[Difference listings]

- - -

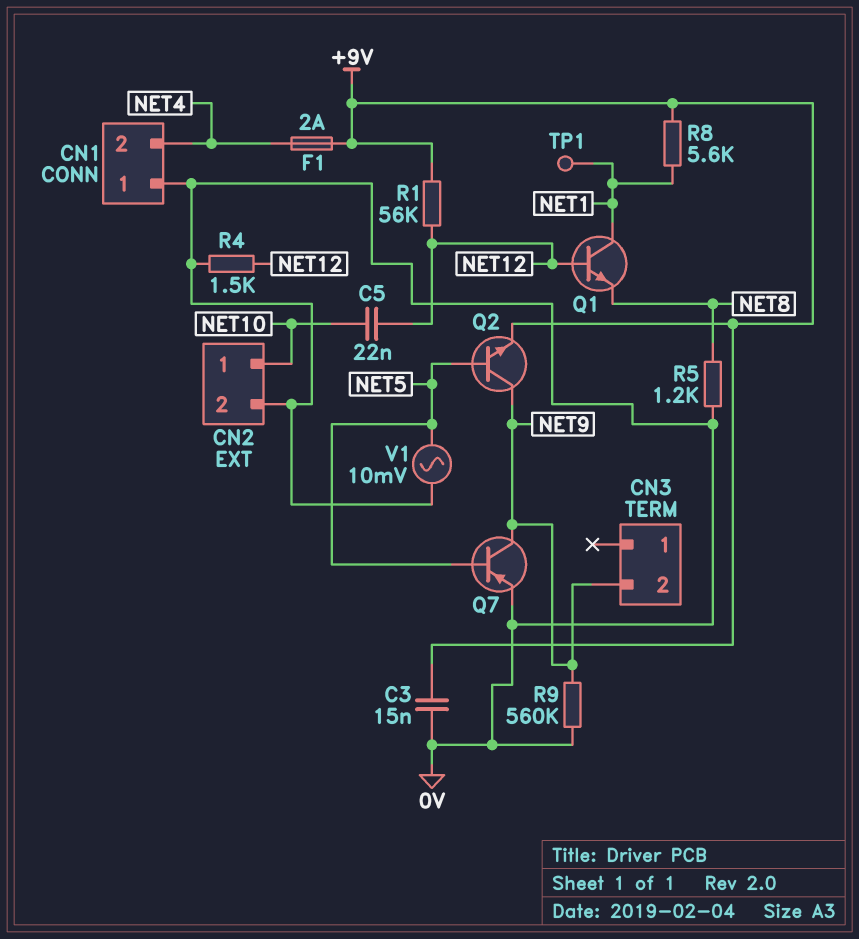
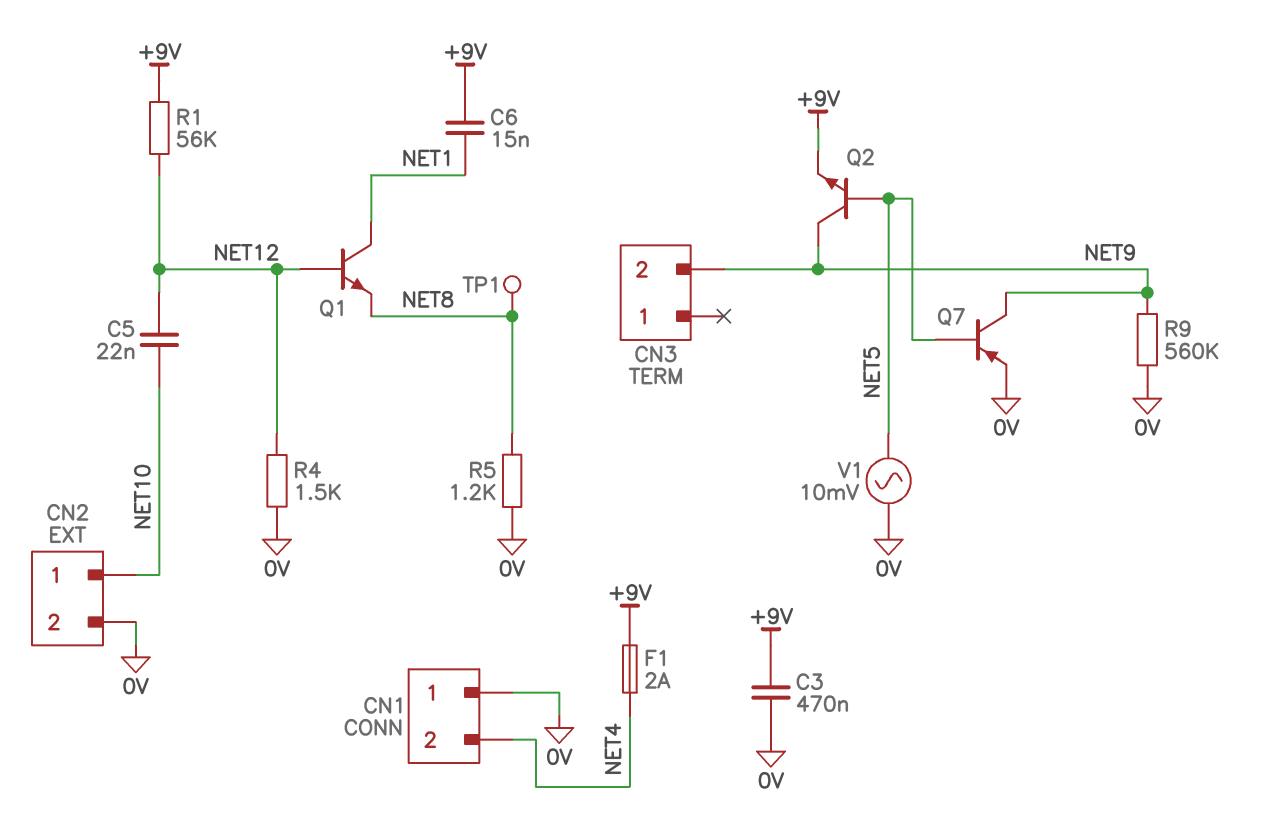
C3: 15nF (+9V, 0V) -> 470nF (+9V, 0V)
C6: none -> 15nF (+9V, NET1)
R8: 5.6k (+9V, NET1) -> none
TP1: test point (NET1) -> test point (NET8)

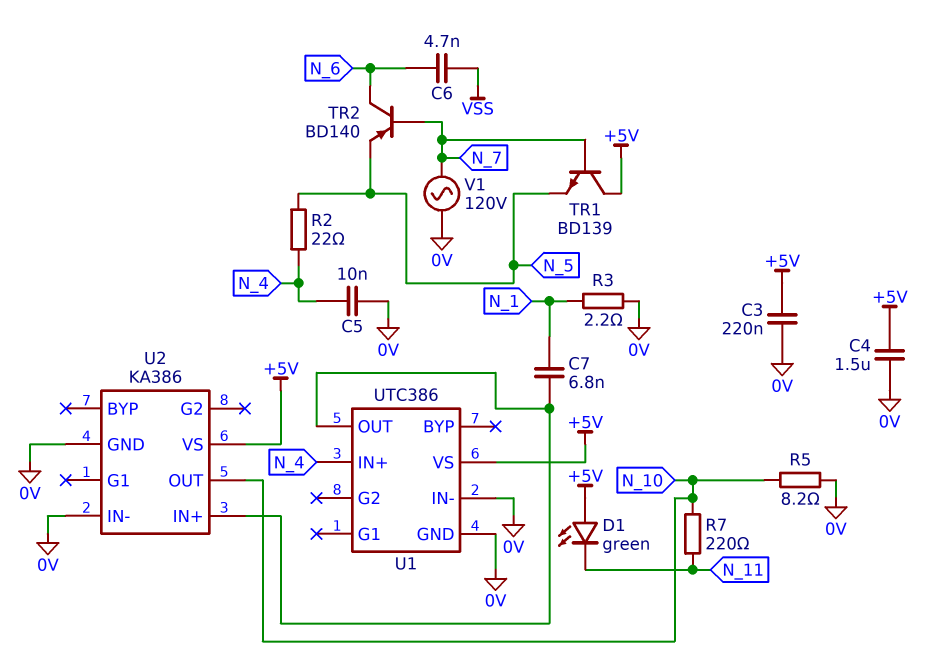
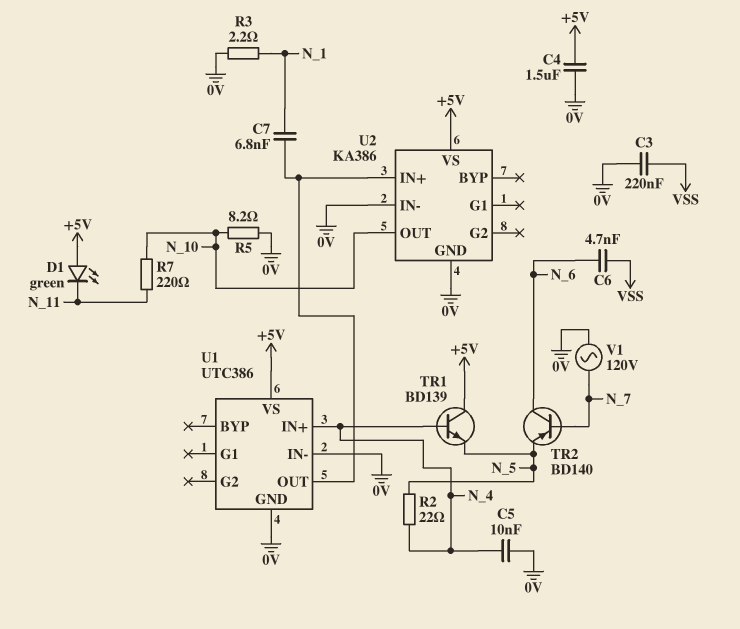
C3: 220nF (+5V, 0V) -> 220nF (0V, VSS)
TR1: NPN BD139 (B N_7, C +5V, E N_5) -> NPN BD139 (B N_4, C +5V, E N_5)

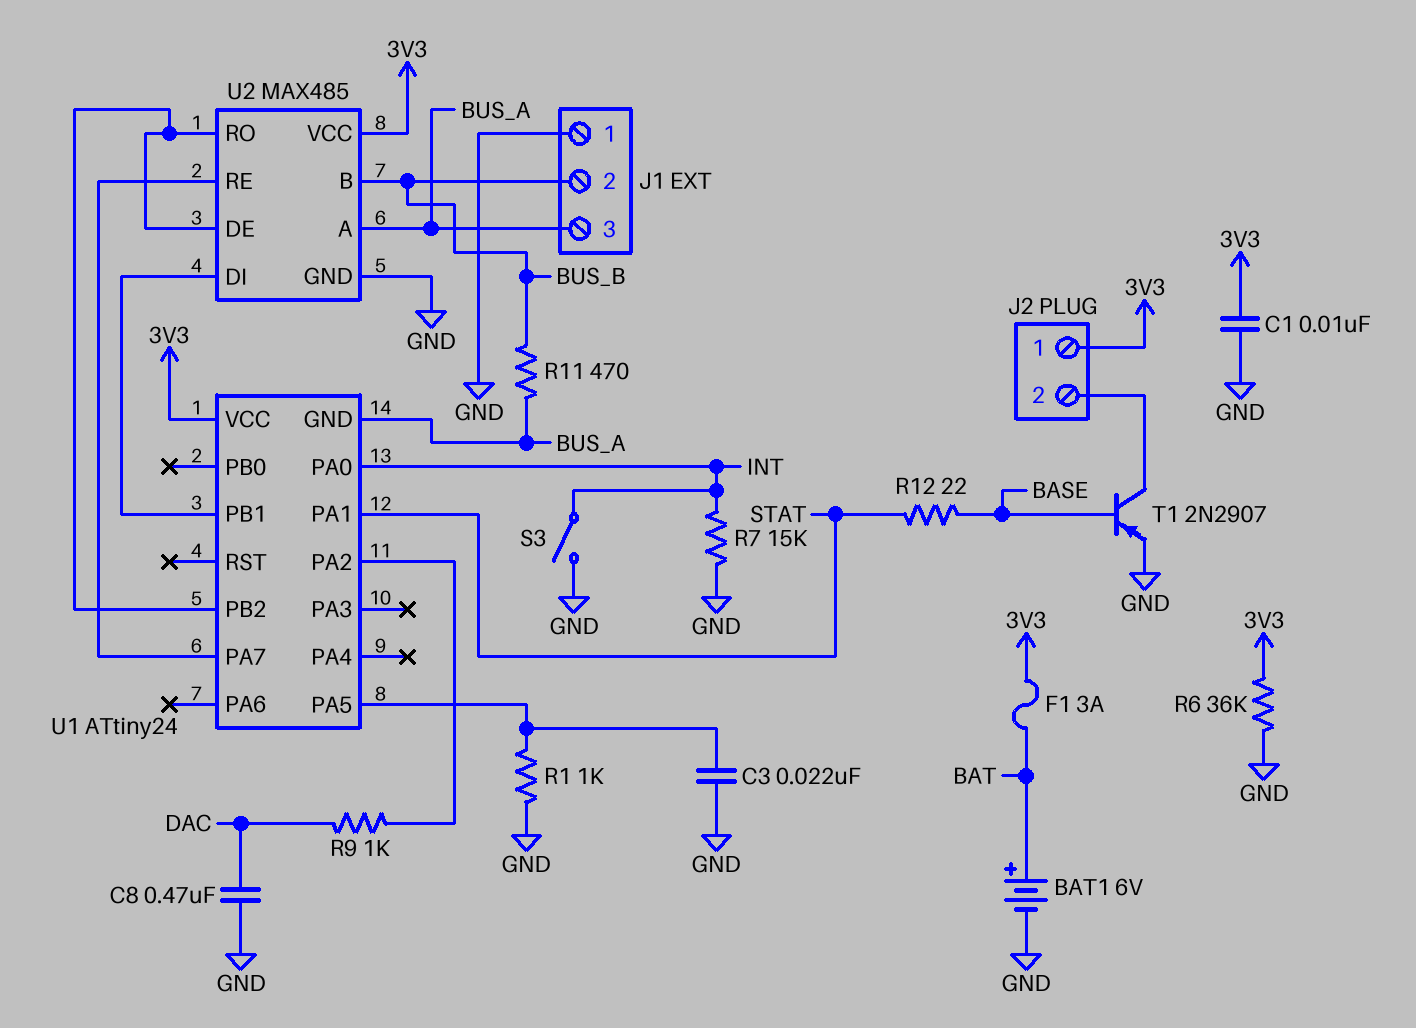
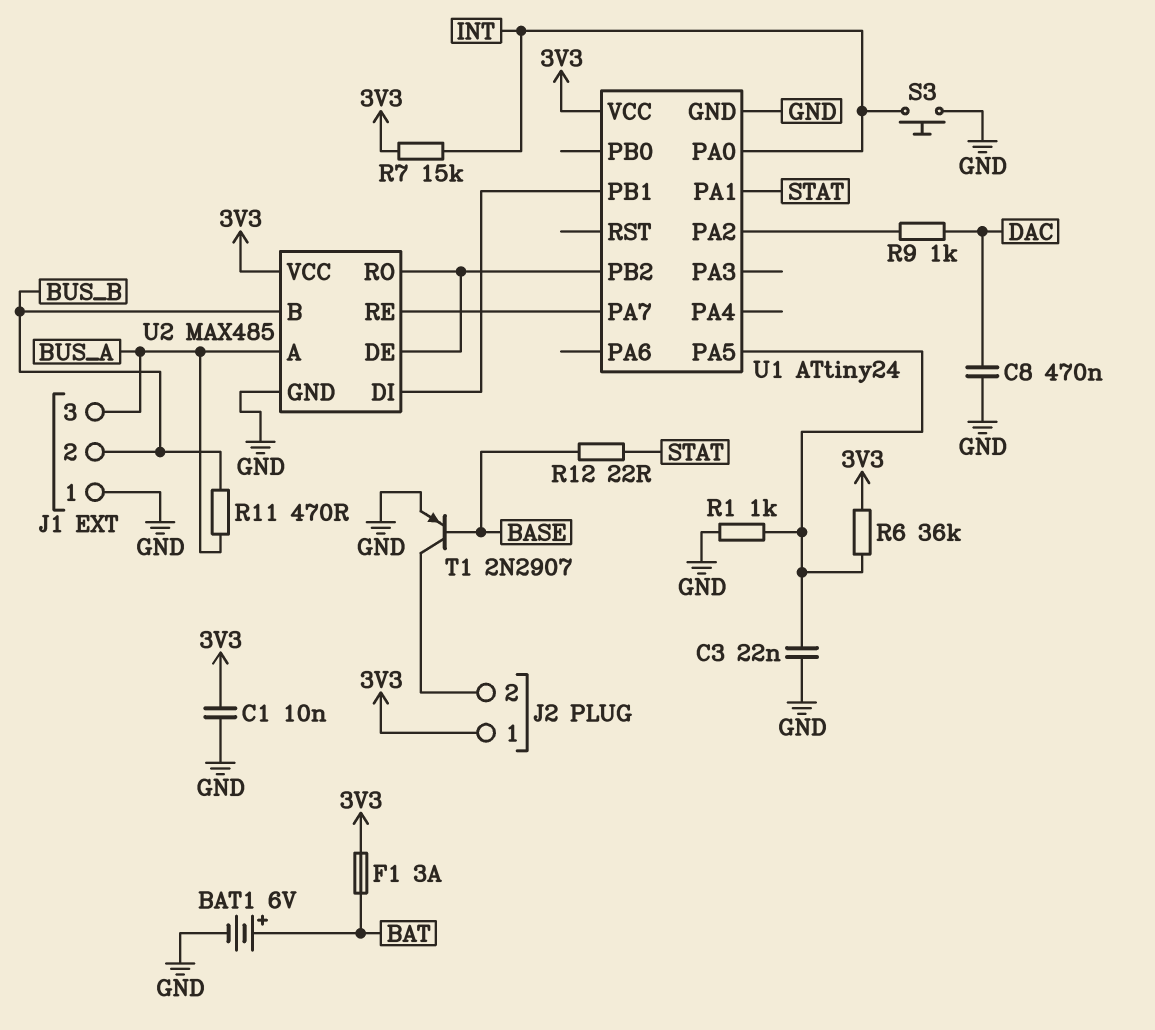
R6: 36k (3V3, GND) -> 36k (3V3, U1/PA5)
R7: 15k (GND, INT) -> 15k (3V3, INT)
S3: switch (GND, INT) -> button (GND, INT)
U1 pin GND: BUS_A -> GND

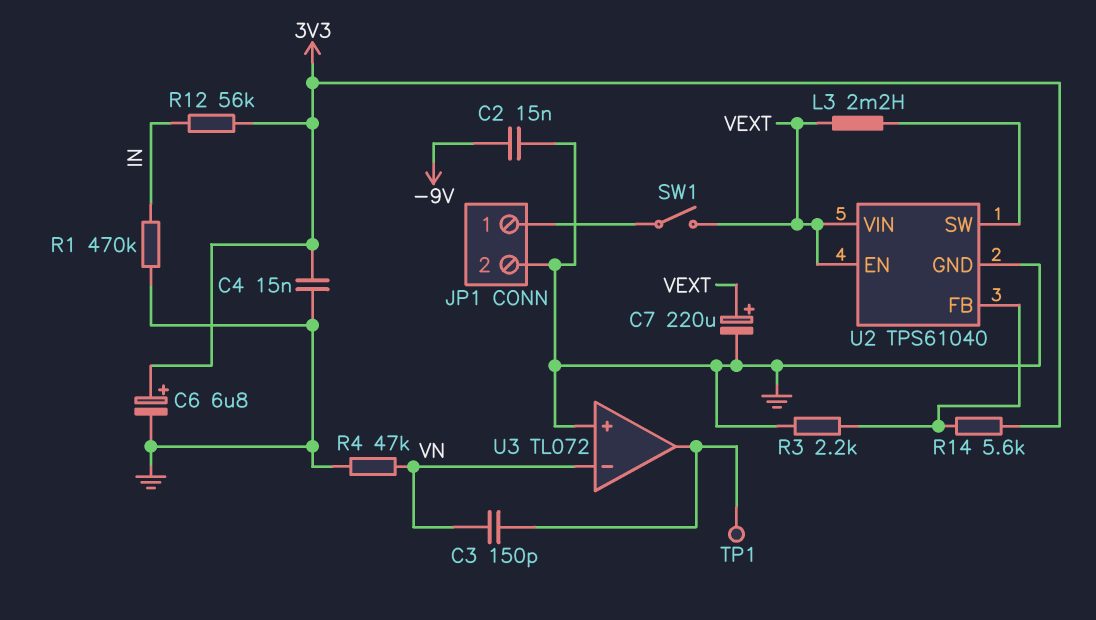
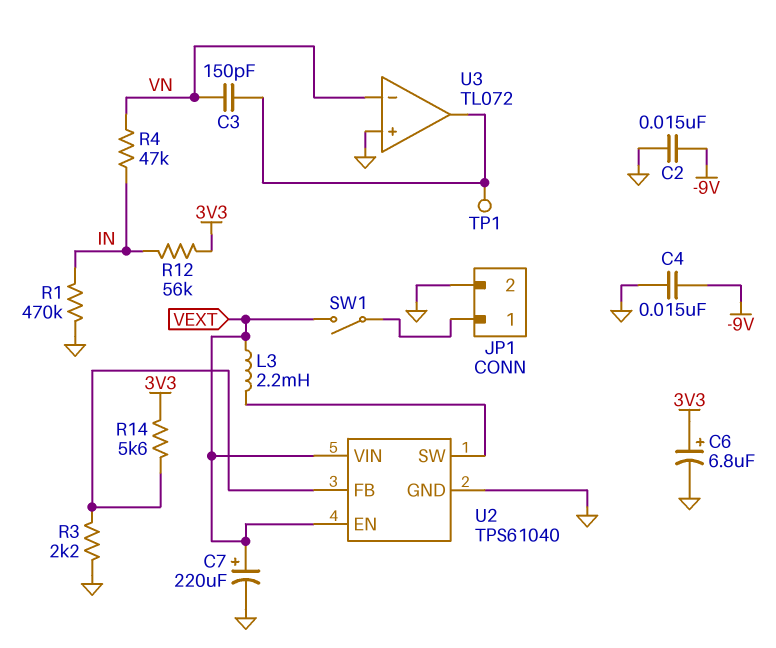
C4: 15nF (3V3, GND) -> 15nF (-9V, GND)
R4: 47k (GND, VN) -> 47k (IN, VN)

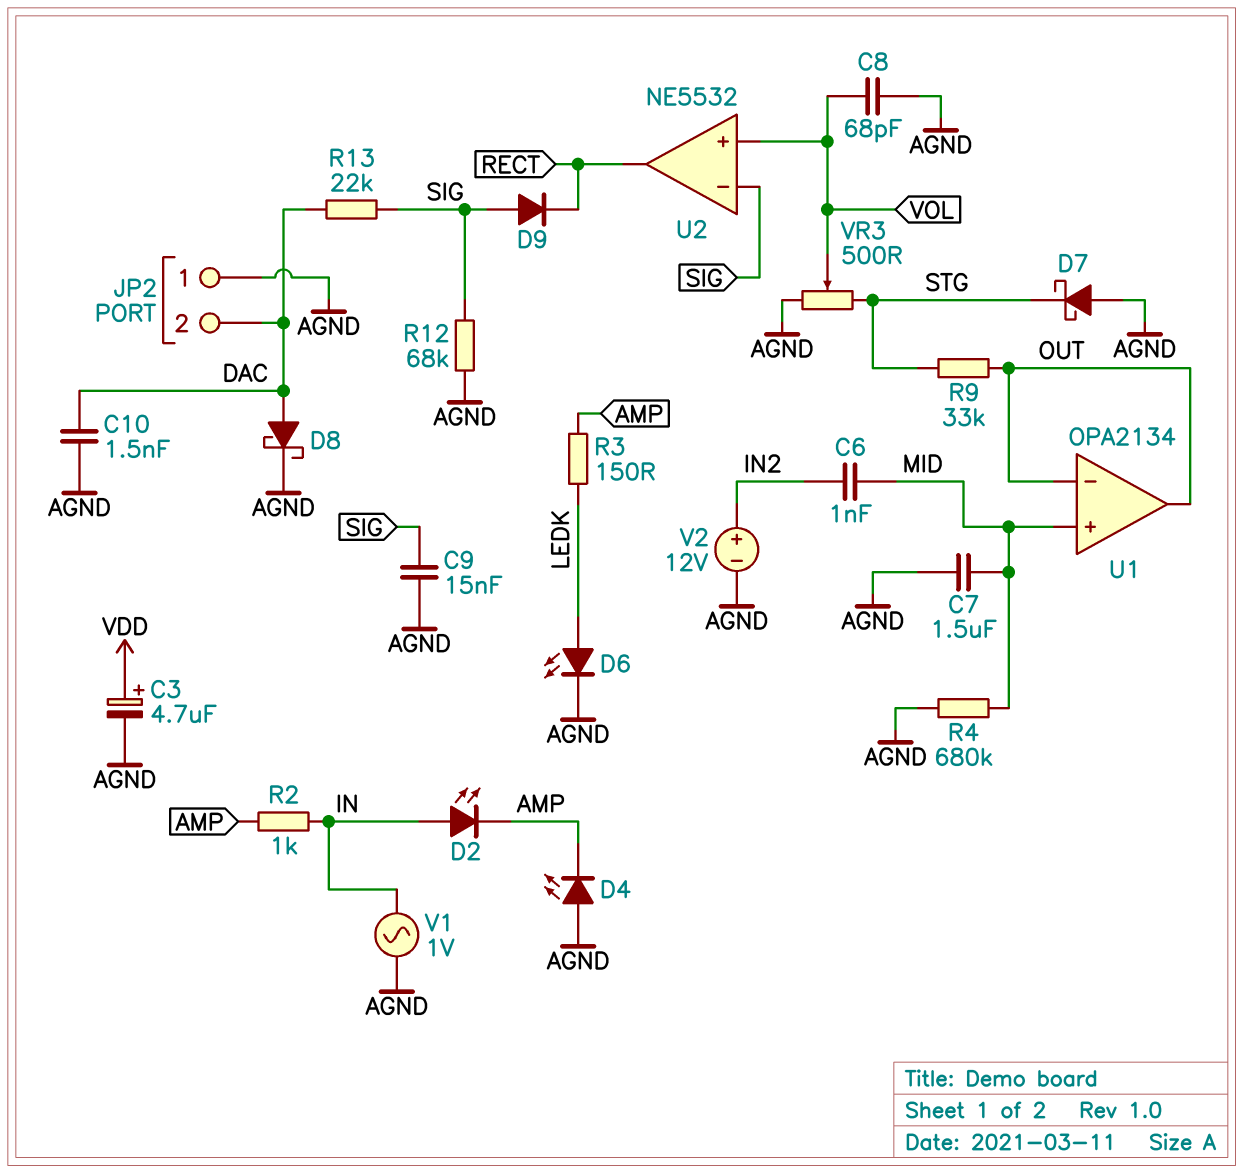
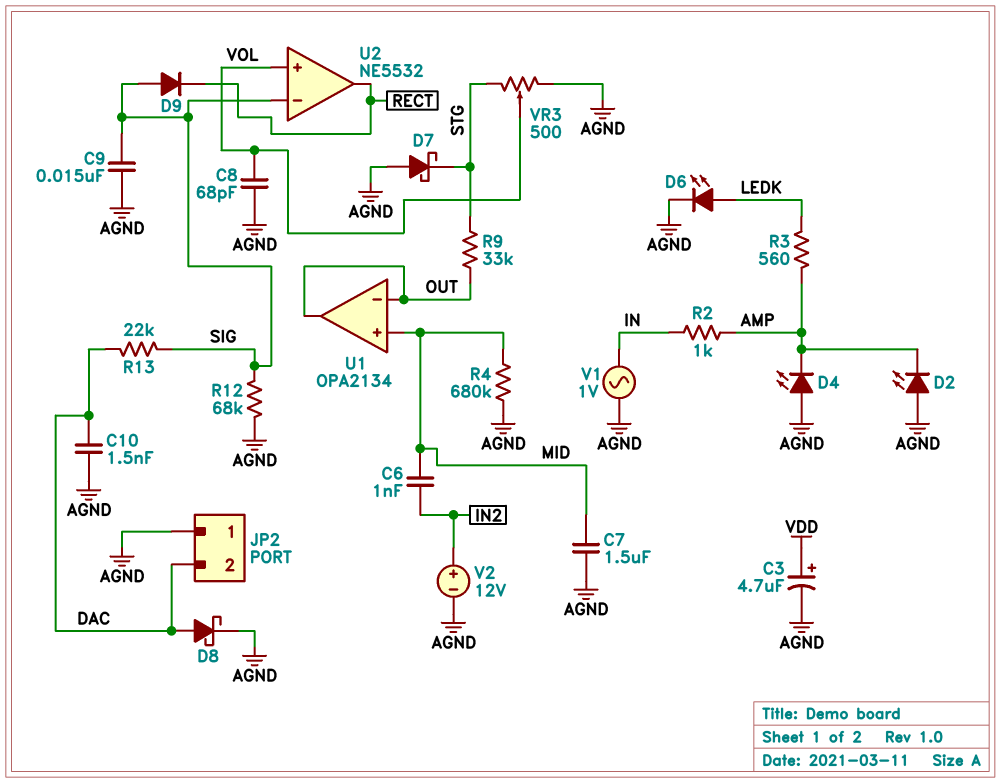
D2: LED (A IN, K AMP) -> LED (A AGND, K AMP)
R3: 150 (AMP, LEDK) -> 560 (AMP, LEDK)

- - -

__EXERCISE__
In the entries above, find each line with the word "none" and copy it.

__WRITTEN ANSWER__
C6: none -> 15nF (+9V, NET1)
R8: 5.6k (+9V, NET1) -> none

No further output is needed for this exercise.